**Directions for this task:** Write out, as an exact transcription, the line that has "first_place: [76, 430, 145, 491]" and each line after it through the end of the data below.

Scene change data
┌──
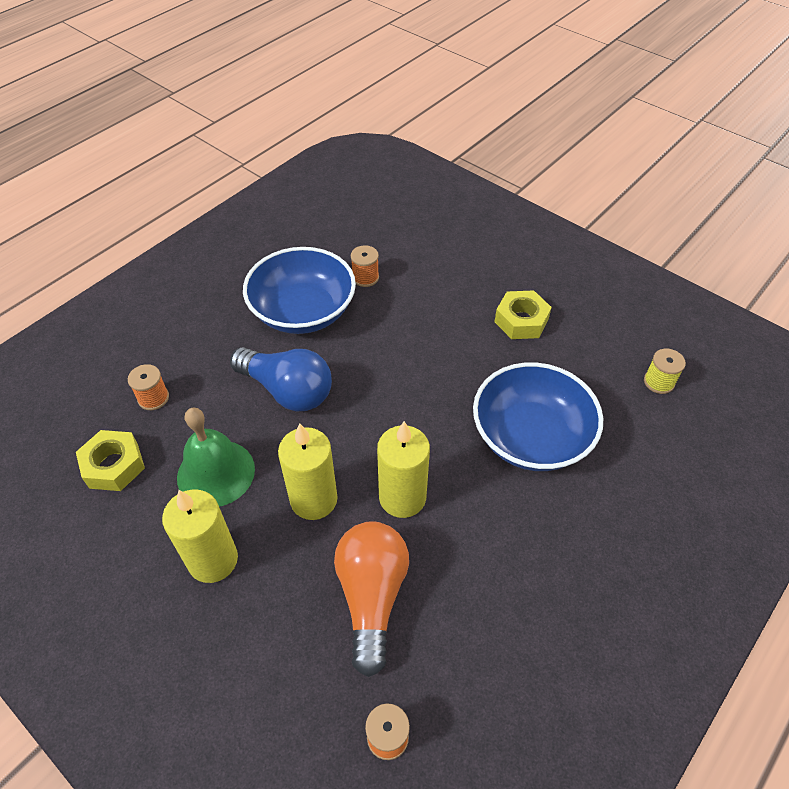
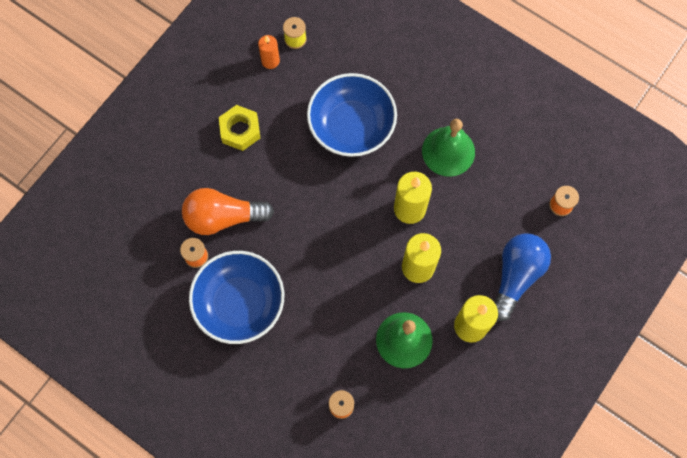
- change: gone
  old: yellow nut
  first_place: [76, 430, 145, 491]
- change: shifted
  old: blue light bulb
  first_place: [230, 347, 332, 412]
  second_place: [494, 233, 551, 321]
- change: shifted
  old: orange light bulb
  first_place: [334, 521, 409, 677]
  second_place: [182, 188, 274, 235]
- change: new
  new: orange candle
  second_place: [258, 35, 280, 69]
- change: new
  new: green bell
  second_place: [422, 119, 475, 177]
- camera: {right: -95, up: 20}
└──
**Problem solution:**
  first_place: [76, 430, 145, 491]
- change: shifted
  old: blue light bulb
  first_place: [230, 347, 332, 412]
  second_place: [494, 233, 551, 321]
- change: shifted
  old: orange light bulb
  first_place: [334, 521, 409, 677]
  second_place: [182, 188, 274, 235]
- change: new
  new: orange candle
  second_place: [258, 35, 280, 69]
- change: new
  new: green bell
  second_place: [422, 119, 475, 177]
- camera: {right: -95, up: 20}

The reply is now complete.